__WHAT YOU NEED TO DO__. Copy every line of the following data that includes the string "lime".

Object change descriptions:
——

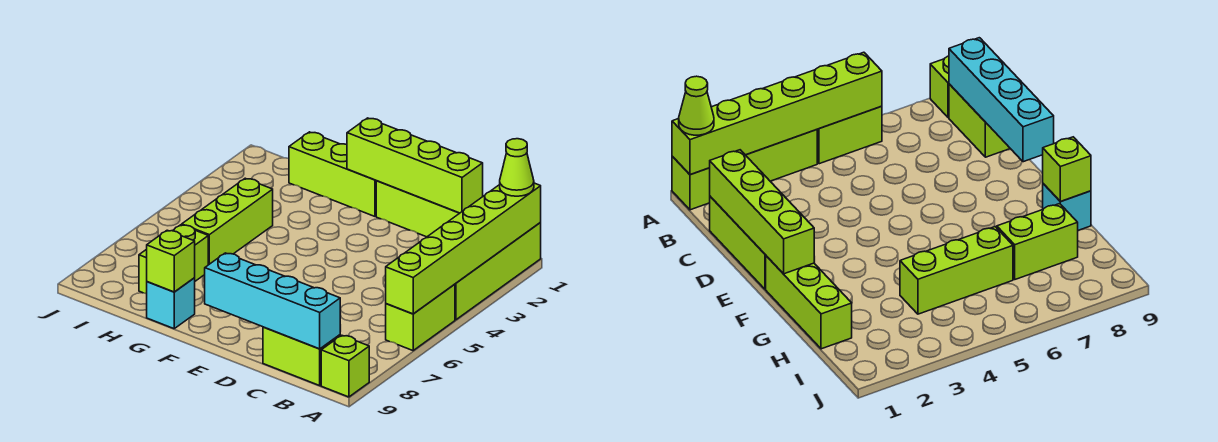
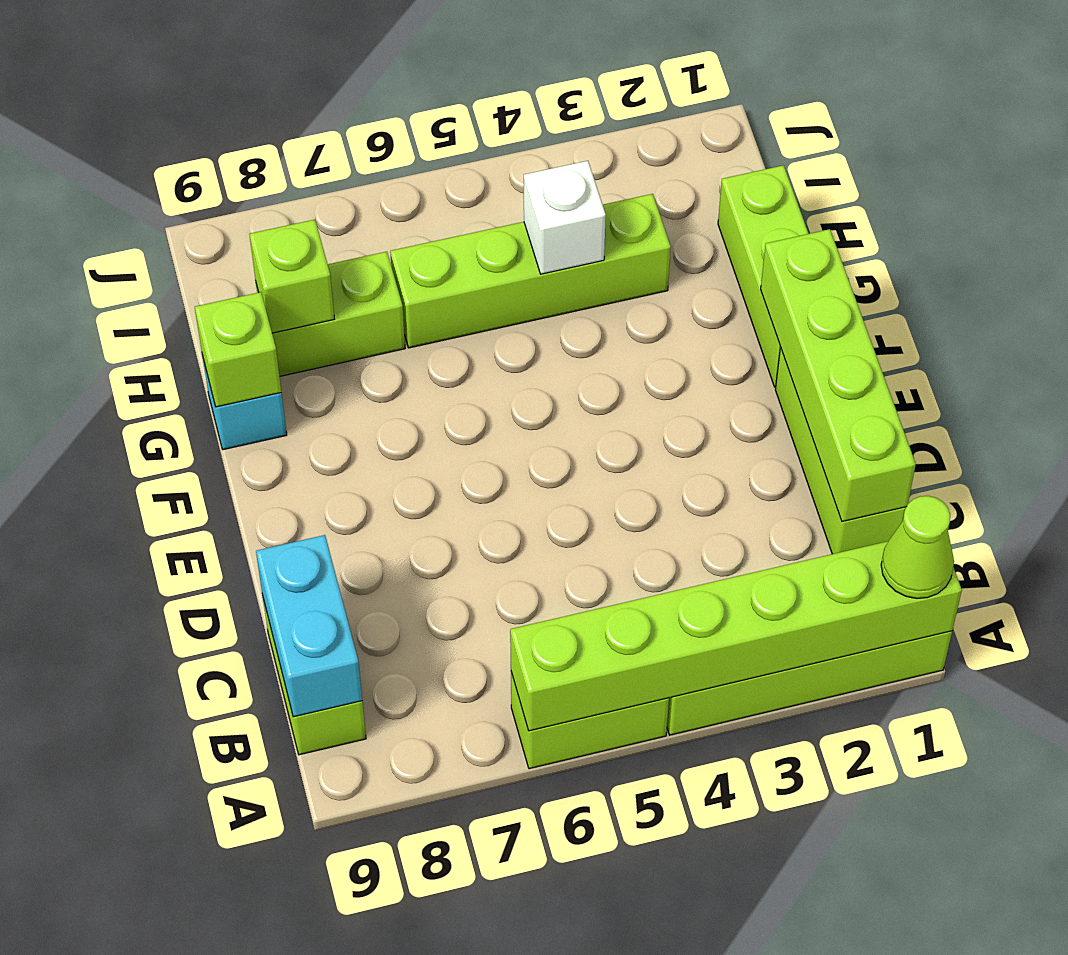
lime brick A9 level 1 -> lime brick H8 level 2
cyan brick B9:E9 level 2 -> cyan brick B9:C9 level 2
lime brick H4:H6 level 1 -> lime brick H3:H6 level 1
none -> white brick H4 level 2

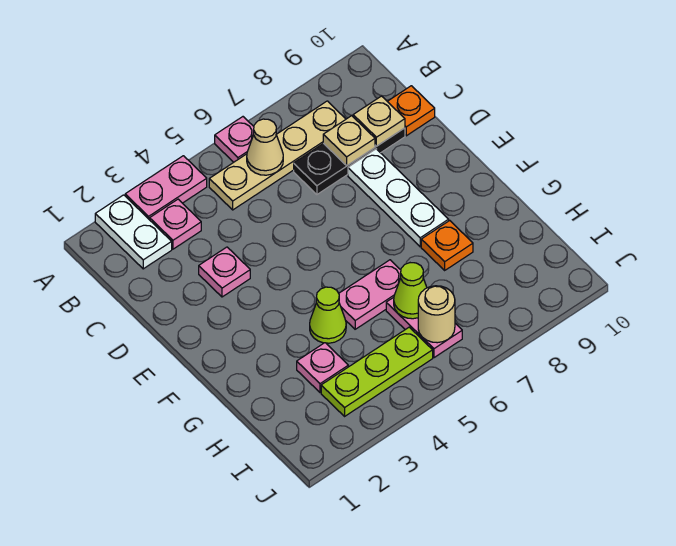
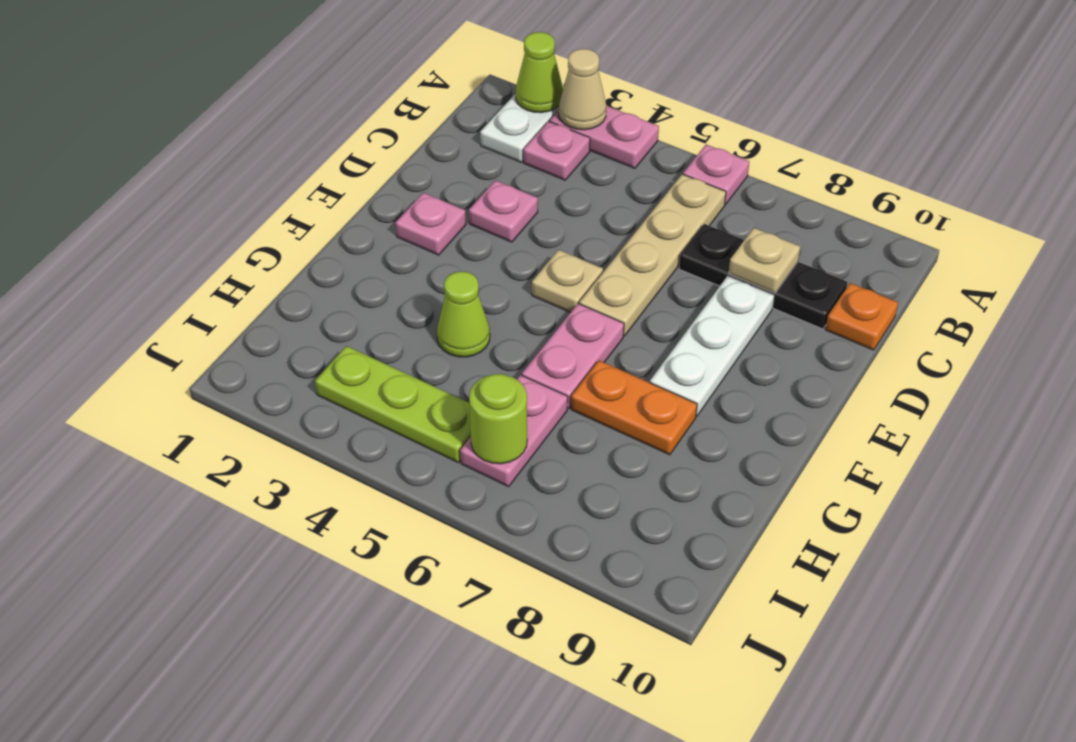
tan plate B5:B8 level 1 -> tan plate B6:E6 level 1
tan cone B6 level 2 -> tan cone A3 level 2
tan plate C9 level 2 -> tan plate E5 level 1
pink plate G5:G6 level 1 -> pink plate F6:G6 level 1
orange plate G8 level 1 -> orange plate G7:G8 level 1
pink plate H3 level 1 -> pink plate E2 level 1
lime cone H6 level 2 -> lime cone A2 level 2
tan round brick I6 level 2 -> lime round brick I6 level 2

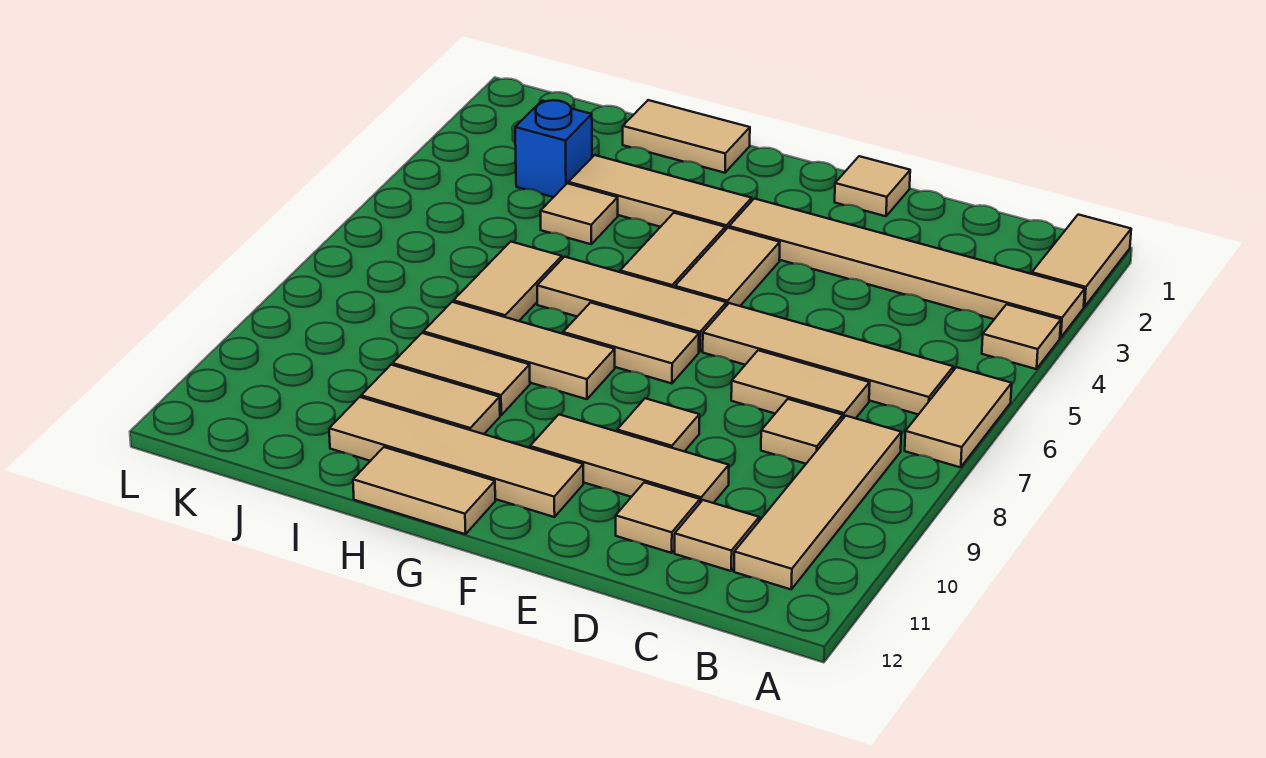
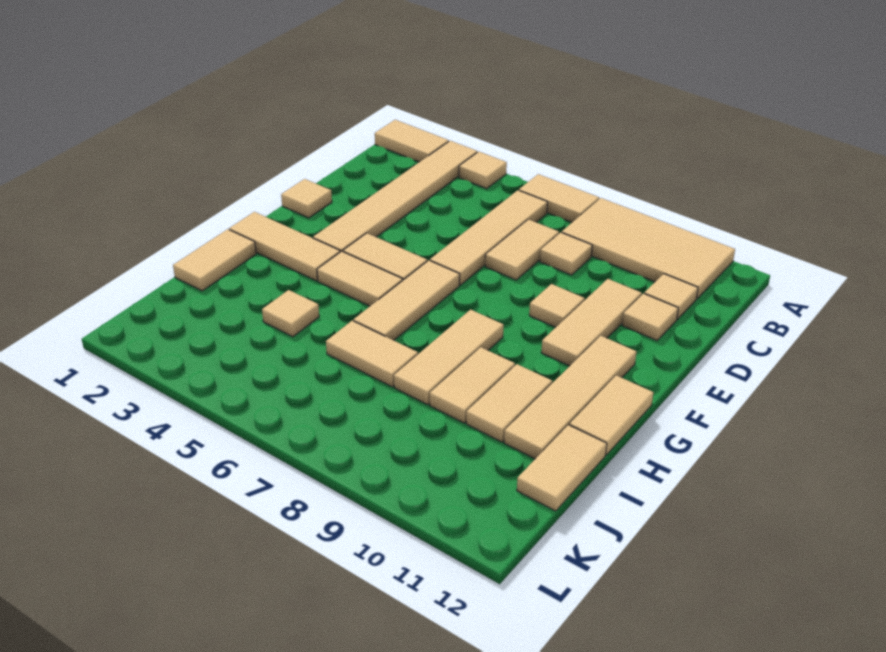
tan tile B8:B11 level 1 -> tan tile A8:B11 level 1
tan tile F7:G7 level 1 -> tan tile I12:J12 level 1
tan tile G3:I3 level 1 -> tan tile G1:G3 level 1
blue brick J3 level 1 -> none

——

__SOLUTION TO THIS EXERCISE__.
lime brick A9 level 1 -> lime brick H8 level 2
lime brick H4:H6 level 1 -> lime brick H3:H6 level 1
lime cone H6 level 2 -> lime cone A2 level 2
tan round brick I6 level 2 -> lime round brick I6 level 2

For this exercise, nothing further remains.